## TRY IT
Word for word, restate the lines from the one holding "none -> pink round brick F3 level 1" through the last line of the material below, and leave every picture out.

## RECORD EXTRACTS

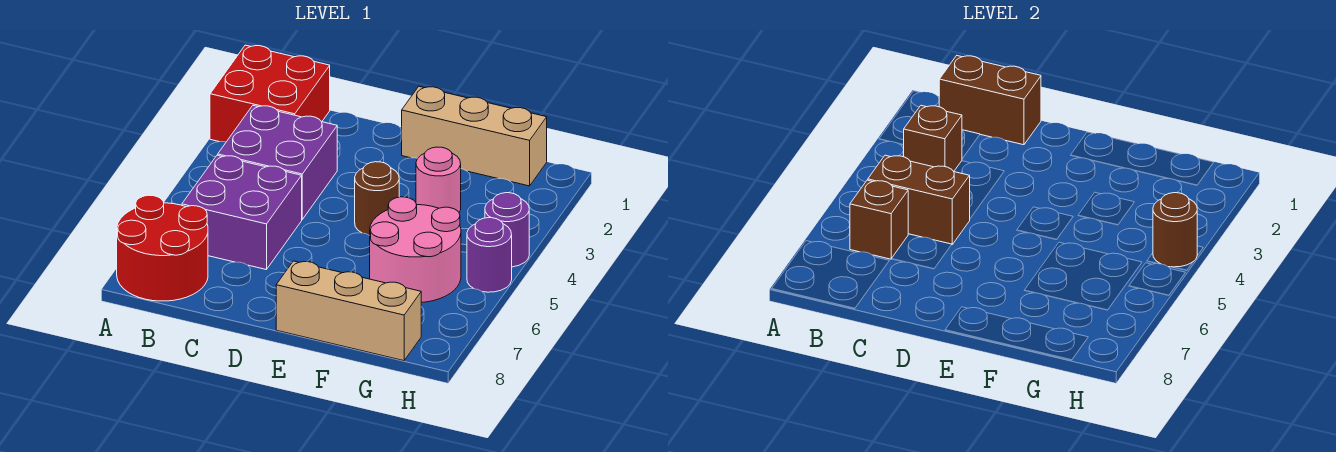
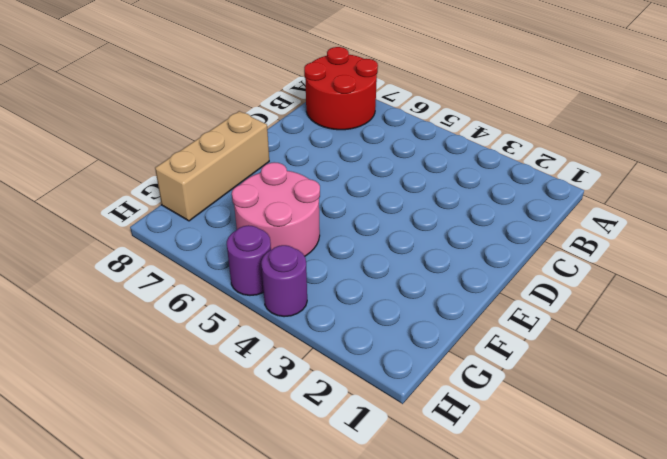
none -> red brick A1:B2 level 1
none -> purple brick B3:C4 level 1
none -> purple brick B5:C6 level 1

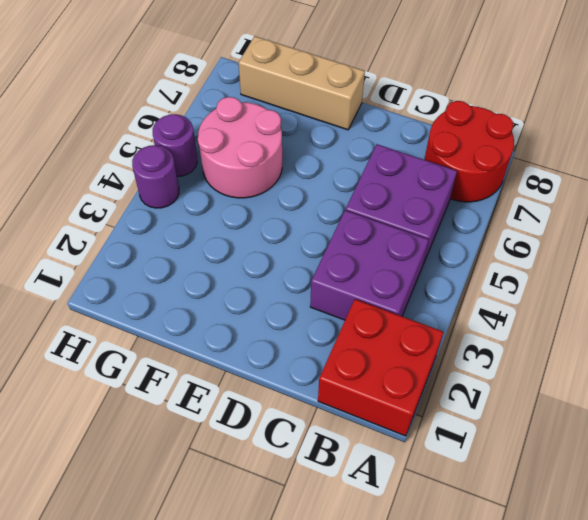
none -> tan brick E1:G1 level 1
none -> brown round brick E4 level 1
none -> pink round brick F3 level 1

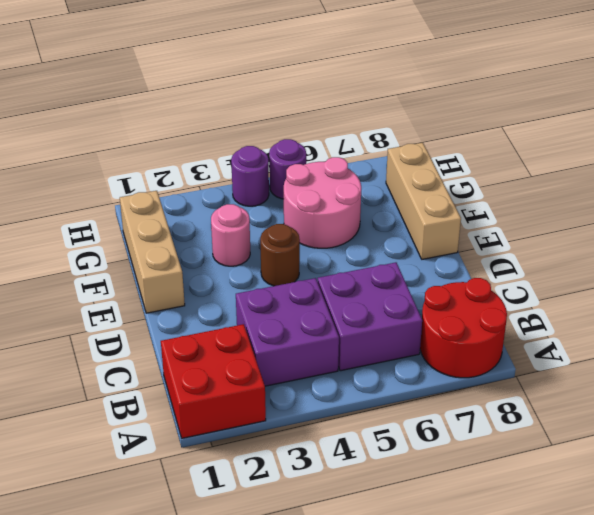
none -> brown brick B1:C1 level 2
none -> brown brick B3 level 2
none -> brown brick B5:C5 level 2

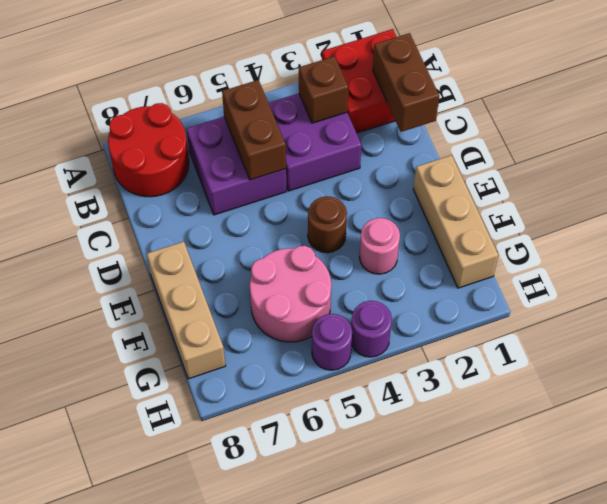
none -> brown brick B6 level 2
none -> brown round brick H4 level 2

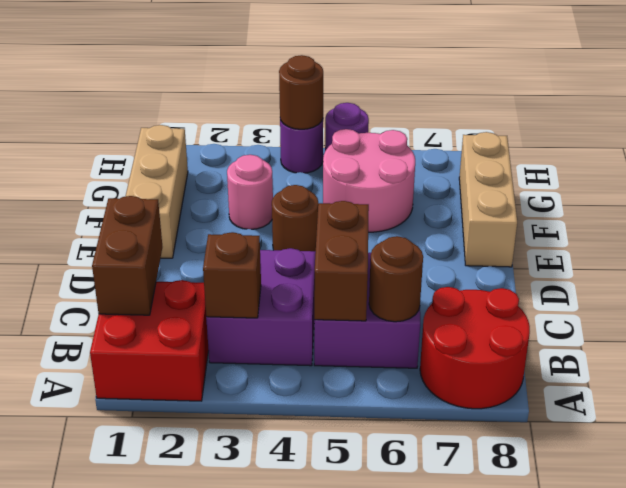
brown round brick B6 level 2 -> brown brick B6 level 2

## COMPLETED EXERCISE
none -> pink round brick F3 level 1

none -> brown brick B1:C1 level 2
none -> brown brick B3 level 2
none -> brown brick B5:C5 level 2

none -> brown brick B6 level 2
none -> brown round brick H4 level 2

brown round brick B6 level 2 -> brown brick B6 level 2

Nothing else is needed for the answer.